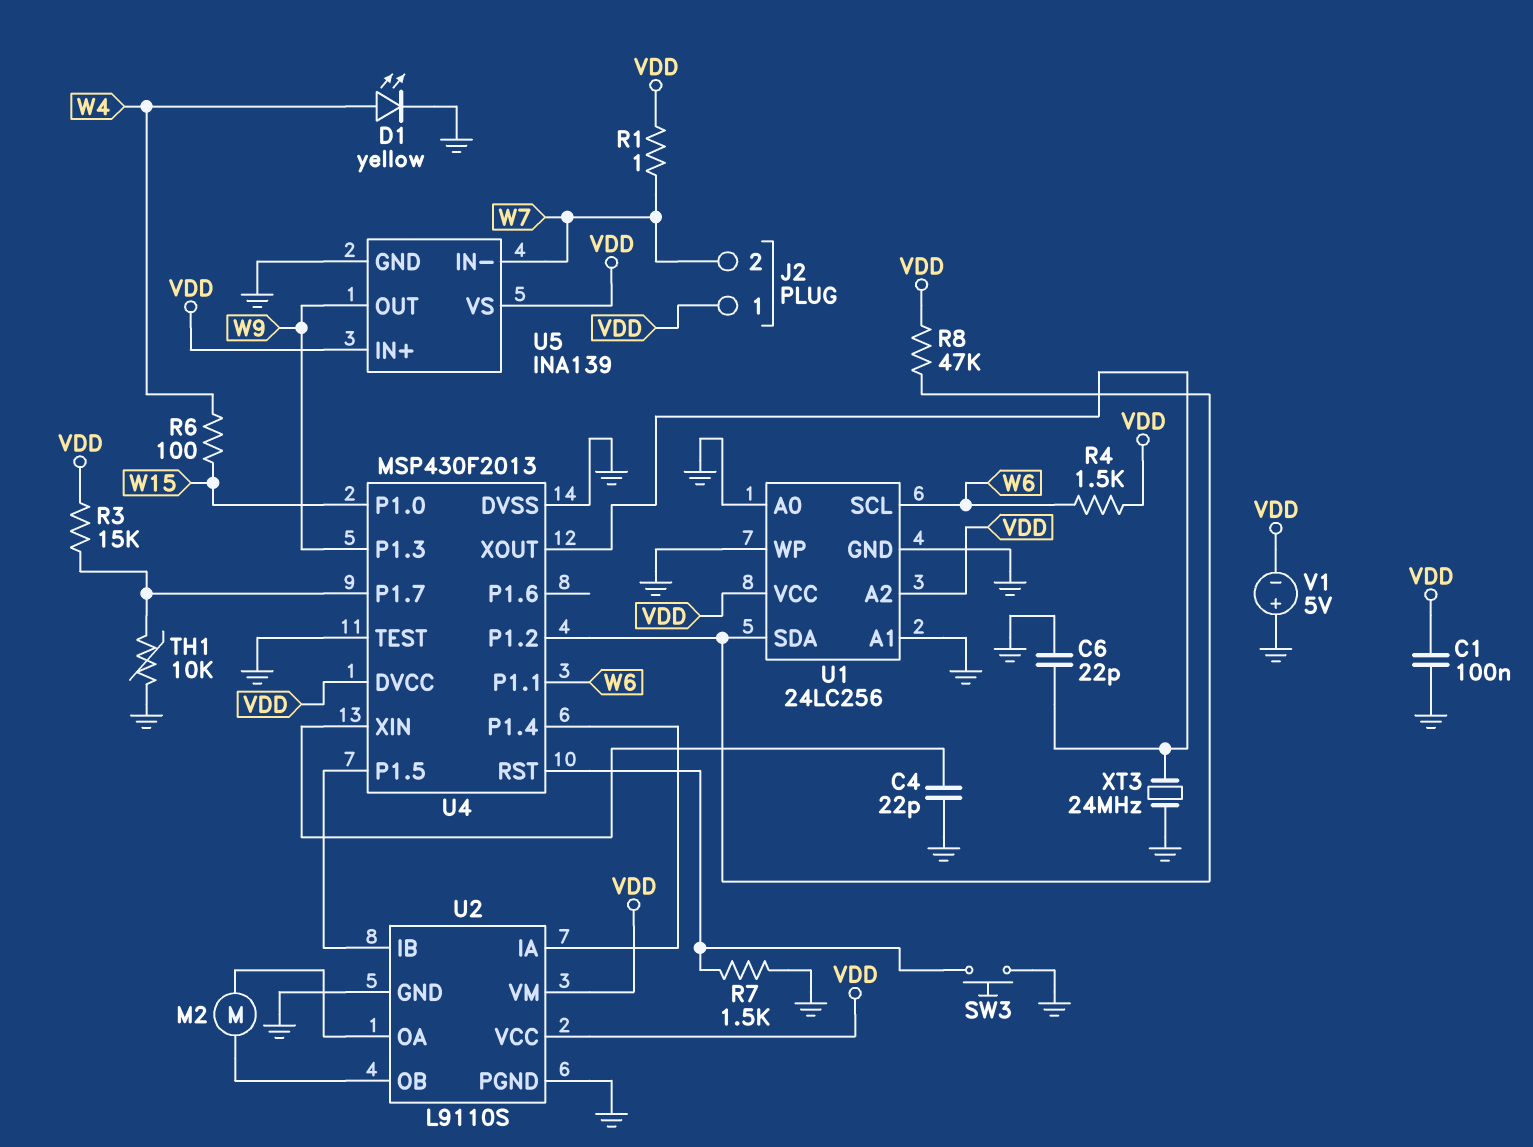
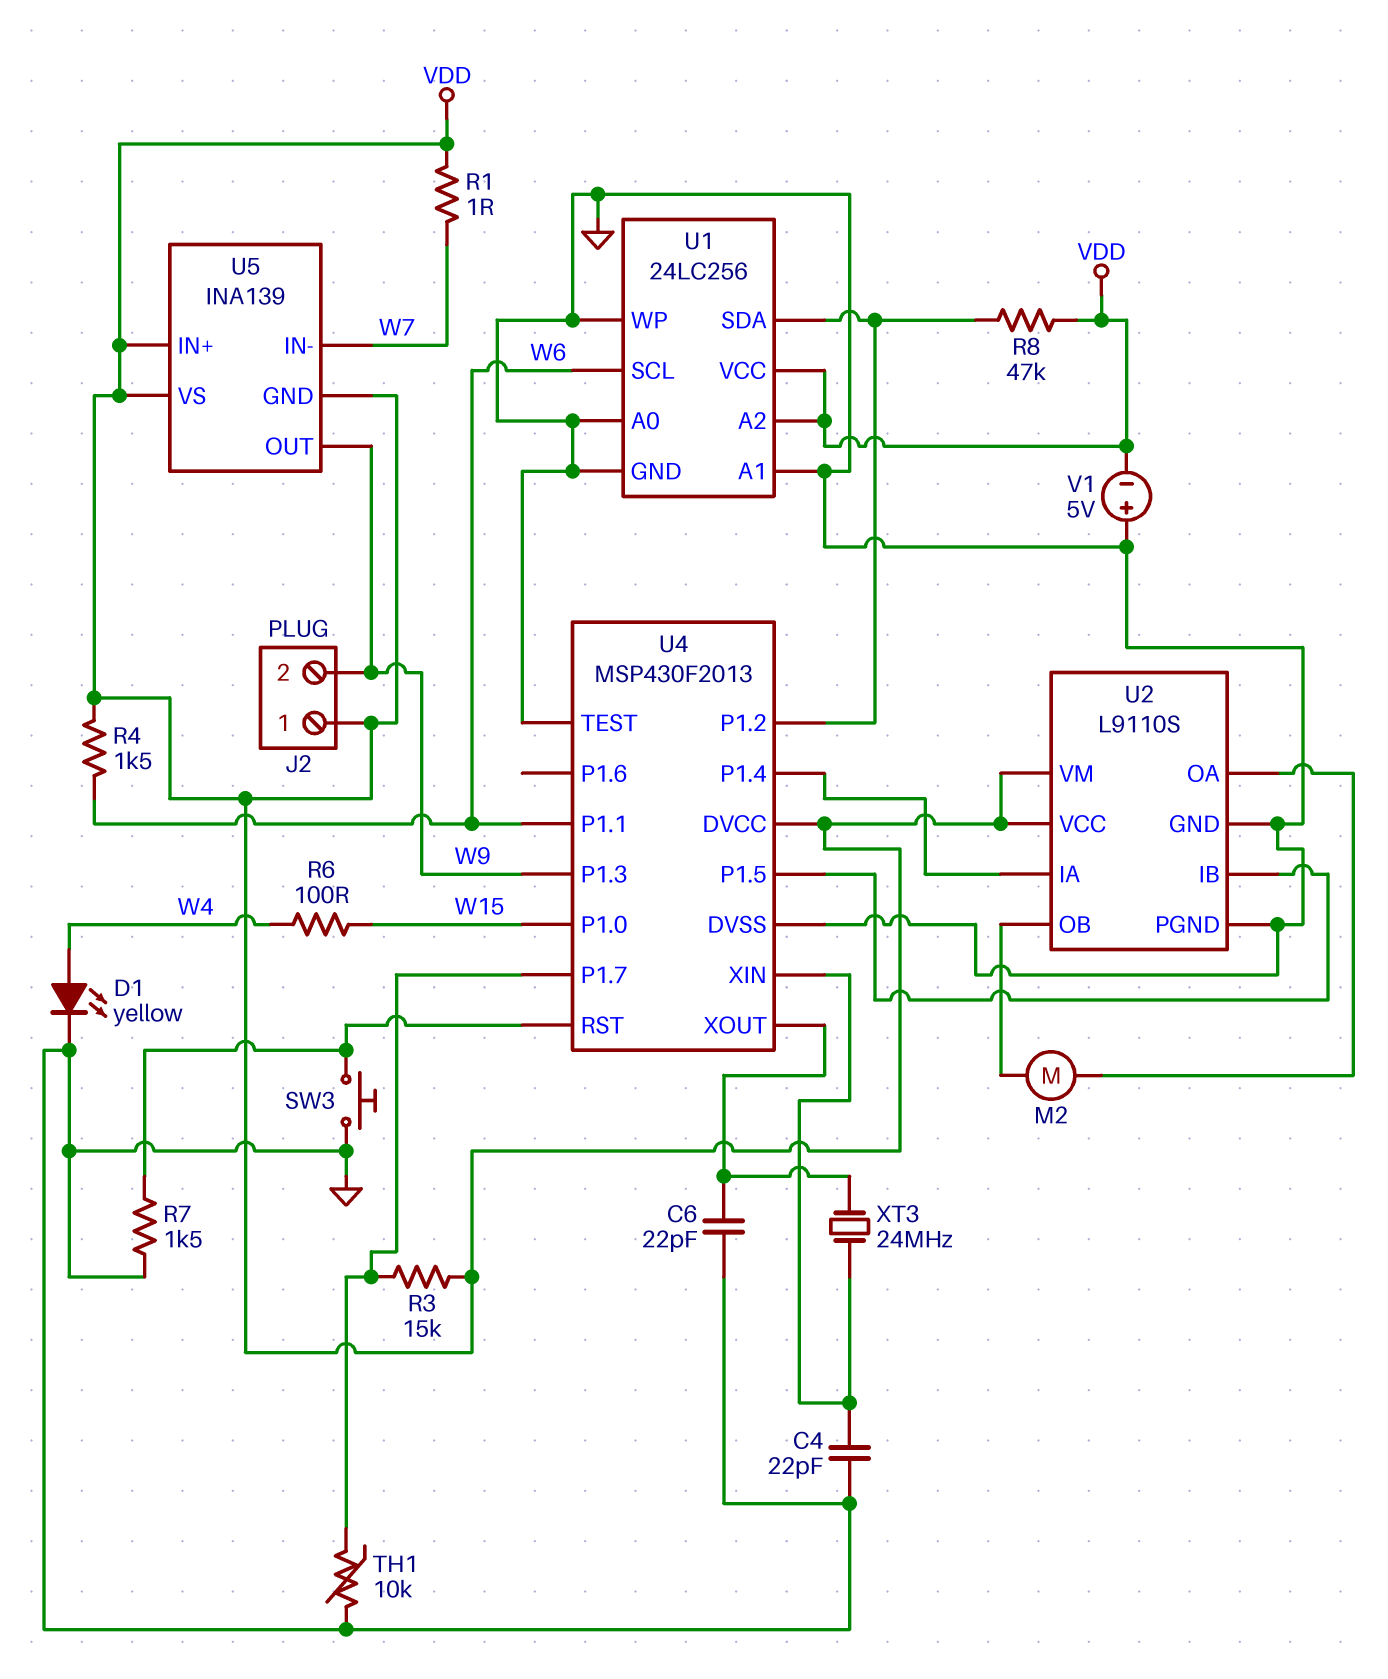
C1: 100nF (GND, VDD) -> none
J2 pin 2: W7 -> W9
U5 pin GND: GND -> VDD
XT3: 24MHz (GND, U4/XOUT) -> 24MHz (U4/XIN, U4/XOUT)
--
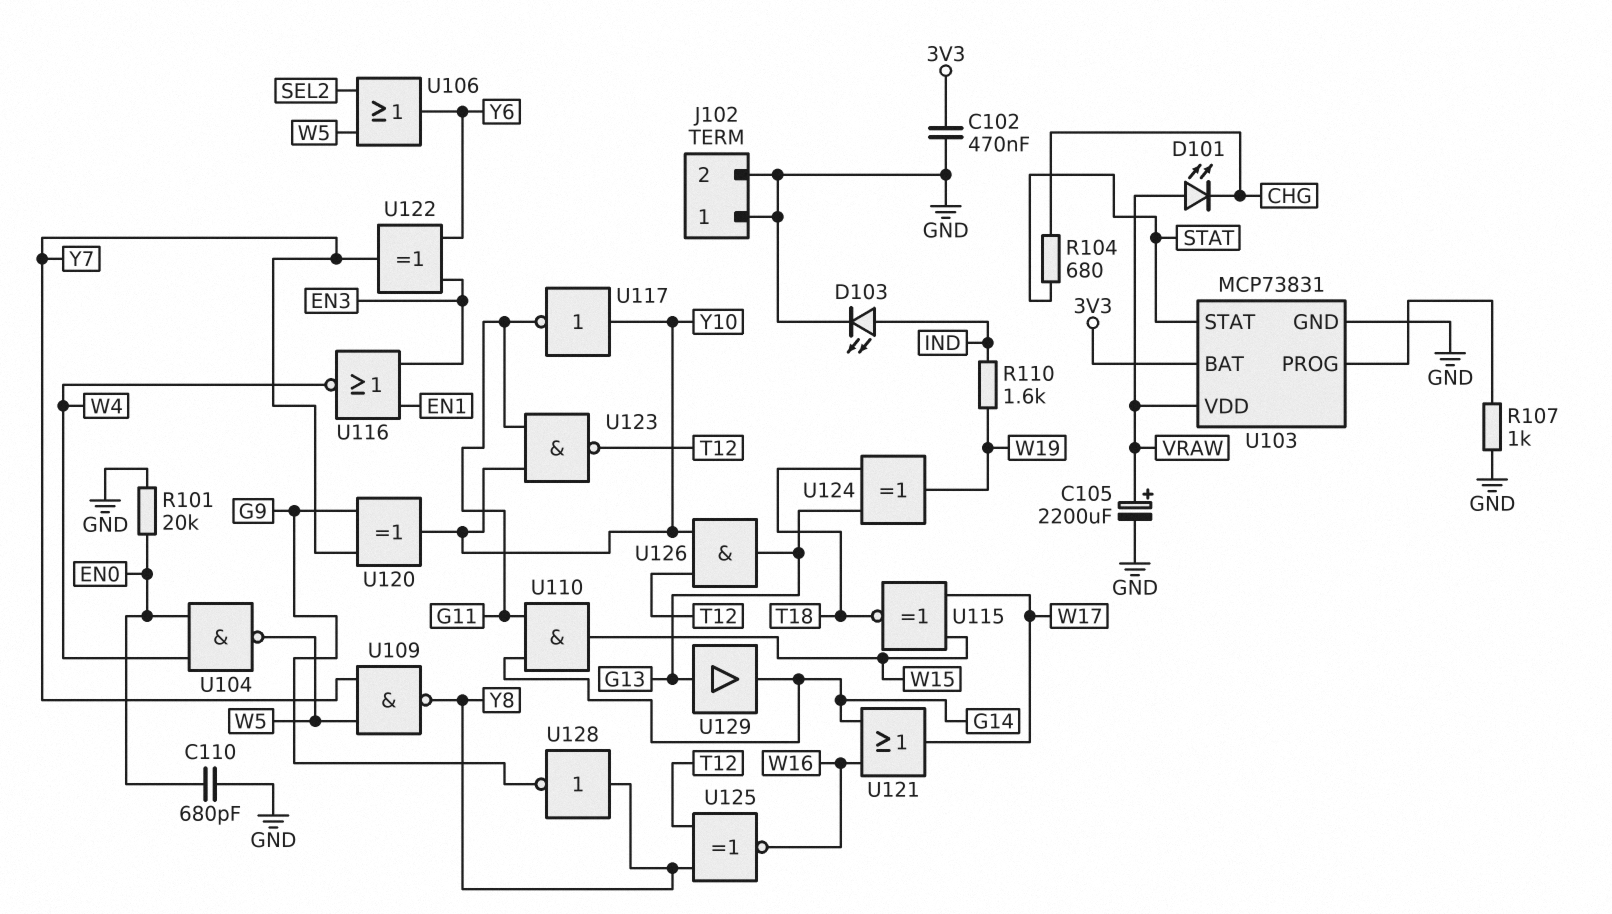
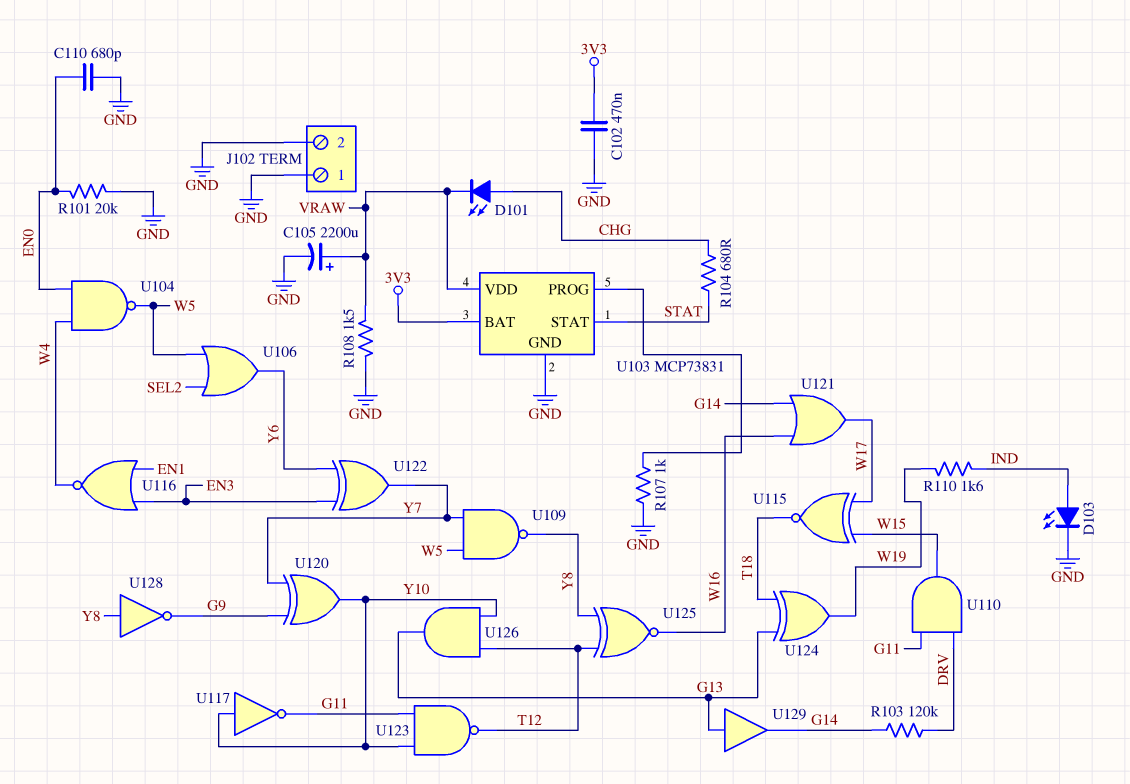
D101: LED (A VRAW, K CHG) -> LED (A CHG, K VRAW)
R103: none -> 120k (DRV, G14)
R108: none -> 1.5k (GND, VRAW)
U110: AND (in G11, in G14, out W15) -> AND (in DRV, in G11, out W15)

▶ [What to do]: Please give an exact copy of the lines above, beginning with the line containing "C1: 100nF (GND, VDD) -> none" and running through the line containing "XT3: 24MHz (GND, U4/XOUT)", and of no other lines.

▶ [Task result]:
C1: 100nF (GND, VDD) -> none
J2 pin 2: W7 -> W9
U5 pin GND: GND -> VDD
XT3: 24MHz (GND, U4/XOUT) -> 24MHz (U4/XIN, U4/XOUT)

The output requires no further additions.